### How to complete this task
Examine the entries and show every line in which the word "cupcake" is found.

### Study material
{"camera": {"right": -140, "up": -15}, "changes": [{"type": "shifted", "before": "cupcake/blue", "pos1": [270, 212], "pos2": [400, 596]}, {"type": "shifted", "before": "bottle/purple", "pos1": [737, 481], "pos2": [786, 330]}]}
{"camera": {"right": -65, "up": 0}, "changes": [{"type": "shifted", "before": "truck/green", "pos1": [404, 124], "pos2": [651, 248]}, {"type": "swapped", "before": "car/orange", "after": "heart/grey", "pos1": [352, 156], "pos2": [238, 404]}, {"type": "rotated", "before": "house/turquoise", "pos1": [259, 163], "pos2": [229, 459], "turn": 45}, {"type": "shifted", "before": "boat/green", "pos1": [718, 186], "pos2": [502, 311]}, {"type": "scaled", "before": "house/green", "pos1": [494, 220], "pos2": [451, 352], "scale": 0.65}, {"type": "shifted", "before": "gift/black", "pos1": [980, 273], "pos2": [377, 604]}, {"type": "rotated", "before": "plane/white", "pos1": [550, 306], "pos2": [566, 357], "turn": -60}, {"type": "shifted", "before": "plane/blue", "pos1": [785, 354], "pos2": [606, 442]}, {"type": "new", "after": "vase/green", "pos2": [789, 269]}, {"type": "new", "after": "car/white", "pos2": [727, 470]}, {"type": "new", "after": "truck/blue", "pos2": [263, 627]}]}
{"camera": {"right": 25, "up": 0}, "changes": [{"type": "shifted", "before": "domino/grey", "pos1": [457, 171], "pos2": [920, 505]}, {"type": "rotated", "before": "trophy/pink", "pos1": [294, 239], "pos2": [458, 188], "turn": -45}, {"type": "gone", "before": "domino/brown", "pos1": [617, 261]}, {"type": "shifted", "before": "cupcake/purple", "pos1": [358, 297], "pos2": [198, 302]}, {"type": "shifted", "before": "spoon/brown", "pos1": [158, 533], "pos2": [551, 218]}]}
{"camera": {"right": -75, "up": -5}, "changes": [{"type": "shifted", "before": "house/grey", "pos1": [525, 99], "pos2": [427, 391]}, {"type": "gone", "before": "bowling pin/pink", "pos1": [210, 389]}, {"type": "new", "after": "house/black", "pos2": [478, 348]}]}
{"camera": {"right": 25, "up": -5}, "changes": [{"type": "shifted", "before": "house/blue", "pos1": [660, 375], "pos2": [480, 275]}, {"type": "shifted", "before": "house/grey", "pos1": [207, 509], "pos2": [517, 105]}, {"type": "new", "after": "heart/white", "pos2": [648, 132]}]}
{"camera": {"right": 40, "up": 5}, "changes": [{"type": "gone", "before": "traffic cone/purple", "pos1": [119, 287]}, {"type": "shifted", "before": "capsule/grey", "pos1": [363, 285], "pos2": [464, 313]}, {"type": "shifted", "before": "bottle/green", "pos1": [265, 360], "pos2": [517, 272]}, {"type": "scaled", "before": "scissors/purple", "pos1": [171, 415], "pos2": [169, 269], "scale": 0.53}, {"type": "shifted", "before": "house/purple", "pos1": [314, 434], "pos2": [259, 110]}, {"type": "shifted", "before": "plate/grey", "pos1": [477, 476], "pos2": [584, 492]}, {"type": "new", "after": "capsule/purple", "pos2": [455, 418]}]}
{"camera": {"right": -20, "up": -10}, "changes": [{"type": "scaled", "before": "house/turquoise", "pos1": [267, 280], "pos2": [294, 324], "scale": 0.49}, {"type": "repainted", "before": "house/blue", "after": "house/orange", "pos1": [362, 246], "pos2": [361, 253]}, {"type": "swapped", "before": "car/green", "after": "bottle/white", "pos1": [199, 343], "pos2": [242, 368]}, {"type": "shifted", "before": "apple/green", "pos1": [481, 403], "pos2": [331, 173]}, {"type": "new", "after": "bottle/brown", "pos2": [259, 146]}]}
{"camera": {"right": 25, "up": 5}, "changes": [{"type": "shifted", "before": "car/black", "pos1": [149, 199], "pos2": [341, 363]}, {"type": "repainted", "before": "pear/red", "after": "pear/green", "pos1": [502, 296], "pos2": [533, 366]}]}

### Solution for this exercise
{"camera": {"right": -140, "up": -15}, "changes": [{"type": "shifted", "before": "cupcake/blue", "pos1": [270, 212], "pos2": [400, 596]}, {"type": "shifted", "before": "bottle/purple", "pos1": [737, 481], "pos2": [786, 330]}]}
{"camera": {"right": 25, "up": 0}, "changes": [{"type": "shifted", "before": "domino/grey", "pos1": [457, 171], "pos2": [920, 505]}, {"type": "rotated", "before": "trophy/pink", "pos1": [294, 239], "pos2": [458, 188], "turn": -45}, {"type": "gone", "before": "domino/brown", "pos1": [617, 261]}, {"type": "shifted", "before": "cupcake/purple", "pos1": [358, 297], "pos2": [198, 302]}, {"type": "shifted", "before": "spoon/brown", "pos1": [158, 533], "pos2": [551, 218]}]}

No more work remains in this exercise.